TASK PROMPT
Among the records that follow, find the line with "grey cupcake: 1 -> 2" and the line with "turquoise cone: 2 -> 1". Set down those lines and all lines between them exactly, without adding anything.

DATA SUPPLIED
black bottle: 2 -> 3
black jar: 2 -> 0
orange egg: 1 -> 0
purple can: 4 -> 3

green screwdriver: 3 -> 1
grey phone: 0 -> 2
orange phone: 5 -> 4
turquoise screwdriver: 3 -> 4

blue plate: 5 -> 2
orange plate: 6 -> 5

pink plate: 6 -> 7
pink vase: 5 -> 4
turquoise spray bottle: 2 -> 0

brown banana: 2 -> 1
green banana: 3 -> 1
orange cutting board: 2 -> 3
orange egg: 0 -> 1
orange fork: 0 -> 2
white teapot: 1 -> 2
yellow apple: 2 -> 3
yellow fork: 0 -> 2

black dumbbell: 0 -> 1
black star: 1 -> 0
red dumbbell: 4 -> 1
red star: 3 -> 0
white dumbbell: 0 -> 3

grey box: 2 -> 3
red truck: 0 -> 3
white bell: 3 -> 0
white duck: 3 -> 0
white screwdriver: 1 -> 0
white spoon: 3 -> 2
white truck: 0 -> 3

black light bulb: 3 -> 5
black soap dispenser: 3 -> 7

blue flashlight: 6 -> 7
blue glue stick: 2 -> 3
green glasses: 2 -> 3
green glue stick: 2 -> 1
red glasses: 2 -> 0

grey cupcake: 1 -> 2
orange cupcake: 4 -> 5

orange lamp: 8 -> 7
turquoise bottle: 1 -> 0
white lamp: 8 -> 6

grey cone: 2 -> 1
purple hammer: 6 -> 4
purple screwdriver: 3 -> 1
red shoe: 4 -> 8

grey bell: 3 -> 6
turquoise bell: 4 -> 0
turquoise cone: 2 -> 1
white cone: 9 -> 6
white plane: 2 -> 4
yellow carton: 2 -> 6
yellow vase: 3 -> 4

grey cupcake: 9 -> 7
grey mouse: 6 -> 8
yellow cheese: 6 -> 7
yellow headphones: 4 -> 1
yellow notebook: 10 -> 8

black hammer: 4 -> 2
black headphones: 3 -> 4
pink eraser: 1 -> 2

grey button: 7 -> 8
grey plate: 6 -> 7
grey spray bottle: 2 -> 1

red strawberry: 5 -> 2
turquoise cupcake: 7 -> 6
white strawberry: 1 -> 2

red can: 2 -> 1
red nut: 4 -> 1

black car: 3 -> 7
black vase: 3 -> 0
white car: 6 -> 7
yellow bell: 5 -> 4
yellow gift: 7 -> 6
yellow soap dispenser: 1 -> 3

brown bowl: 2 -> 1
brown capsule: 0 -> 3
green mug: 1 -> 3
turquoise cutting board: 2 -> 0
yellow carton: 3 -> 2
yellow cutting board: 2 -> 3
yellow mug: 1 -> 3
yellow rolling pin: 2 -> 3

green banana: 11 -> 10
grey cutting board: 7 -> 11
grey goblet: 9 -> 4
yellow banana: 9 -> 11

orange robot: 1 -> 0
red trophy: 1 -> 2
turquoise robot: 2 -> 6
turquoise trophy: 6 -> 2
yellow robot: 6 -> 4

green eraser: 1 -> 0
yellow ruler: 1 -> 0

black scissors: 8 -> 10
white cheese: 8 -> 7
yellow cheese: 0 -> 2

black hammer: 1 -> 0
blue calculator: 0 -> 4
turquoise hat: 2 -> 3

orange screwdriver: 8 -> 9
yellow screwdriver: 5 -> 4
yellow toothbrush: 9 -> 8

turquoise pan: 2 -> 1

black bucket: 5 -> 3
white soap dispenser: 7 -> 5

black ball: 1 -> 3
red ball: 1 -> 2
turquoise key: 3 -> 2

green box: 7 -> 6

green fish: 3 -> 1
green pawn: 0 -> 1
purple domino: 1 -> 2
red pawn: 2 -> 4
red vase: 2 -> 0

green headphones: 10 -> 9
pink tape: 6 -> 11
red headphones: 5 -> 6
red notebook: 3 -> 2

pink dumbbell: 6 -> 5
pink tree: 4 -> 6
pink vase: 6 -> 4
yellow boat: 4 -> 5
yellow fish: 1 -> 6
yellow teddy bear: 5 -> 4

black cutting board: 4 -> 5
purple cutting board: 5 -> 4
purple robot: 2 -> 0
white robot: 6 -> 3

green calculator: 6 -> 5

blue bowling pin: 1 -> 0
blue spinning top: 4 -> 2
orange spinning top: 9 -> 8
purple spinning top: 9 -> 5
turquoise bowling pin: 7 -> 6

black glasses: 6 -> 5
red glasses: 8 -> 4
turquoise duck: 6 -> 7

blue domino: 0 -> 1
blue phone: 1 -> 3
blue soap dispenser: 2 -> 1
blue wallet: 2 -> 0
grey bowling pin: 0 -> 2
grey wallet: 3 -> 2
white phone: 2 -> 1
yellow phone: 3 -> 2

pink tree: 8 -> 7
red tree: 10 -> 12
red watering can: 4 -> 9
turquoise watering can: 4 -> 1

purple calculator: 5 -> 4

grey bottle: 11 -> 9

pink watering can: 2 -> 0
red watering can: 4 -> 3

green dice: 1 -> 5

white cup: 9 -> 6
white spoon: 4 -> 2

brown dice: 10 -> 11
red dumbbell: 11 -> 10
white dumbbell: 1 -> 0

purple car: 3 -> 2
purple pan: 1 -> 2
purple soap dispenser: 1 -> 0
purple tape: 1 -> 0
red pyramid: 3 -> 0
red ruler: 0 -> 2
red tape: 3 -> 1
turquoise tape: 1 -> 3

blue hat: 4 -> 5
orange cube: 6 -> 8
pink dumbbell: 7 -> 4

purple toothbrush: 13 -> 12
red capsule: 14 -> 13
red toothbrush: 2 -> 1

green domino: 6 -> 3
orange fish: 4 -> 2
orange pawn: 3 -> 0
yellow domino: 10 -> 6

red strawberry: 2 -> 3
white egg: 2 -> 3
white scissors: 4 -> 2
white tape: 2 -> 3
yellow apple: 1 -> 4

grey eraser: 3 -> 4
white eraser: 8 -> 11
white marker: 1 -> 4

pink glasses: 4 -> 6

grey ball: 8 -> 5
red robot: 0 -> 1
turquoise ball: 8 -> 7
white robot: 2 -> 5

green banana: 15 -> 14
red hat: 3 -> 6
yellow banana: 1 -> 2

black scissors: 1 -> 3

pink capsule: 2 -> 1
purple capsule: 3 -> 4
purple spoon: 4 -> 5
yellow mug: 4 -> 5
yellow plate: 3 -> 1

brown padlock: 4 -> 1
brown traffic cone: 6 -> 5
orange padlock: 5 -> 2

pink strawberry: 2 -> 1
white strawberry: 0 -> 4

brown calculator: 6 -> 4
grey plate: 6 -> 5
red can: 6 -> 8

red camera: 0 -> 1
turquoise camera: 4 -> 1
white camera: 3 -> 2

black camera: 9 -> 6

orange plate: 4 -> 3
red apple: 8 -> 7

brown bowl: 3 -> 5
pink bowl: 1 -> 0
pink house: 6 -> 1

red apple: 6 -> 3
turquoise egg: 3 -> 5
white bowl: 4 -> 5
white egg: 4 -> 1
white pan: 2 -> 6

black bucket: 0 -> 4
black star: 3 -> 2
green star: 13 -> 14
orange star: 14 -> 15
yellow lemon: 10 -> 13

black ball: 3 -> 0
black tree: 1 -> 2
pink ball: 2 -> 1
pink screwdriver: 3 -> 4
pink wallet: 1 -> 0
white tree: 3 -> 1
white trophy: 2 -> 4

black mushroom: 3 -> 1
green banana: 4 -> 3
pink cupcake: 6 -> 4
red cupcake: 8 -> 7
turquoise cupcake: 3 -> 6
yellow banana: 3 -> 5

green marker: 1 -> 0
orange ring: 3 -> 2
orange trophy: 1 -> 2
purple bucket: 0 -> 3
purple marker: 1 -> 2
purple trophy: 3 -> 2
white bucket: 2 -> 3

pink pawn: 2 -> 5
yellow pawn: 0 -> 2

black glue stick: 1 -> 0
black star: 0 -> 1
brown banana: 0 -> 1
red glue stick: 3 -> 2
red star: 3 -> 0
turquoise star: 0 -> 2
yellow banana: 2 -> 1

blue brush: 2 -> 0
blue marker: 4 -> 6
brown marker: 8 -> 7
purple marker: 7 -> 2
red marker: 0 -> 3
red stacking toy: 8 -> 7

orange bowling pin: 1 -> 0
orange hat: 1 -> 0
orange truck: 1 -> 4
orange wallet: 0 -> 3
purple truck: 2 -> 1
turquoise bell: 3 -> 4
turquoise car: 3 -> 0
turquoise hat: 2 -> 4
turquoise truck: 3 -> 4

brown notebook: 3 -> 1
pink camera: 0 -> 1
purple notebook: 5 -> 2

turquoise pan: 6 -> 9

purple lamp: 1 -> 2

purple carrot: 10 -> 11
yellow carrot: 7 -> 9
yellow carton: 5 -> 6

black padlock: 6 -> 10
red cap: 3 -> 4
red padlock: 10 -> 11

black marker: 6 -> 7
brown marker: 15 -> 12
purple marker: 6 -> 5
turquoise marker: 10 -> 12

SOLUTION FOR THIS EXERCISE
grey cupcake: 1 -> 2
orange cupcake: 4 -> 5

orange lamp: 8 -> 7
turquoise bottle: 1 -> 0
white lamp: 8 -> 6

grey cone: 2 -> 1
purple hammer: 6 -> 4
purple screwdriver: 3 -> 1
red shoe: 4 -> 8

grey bell: 3 -> 6
turquoise bell: 4 -> 0
turquoise cone: 2 -> 1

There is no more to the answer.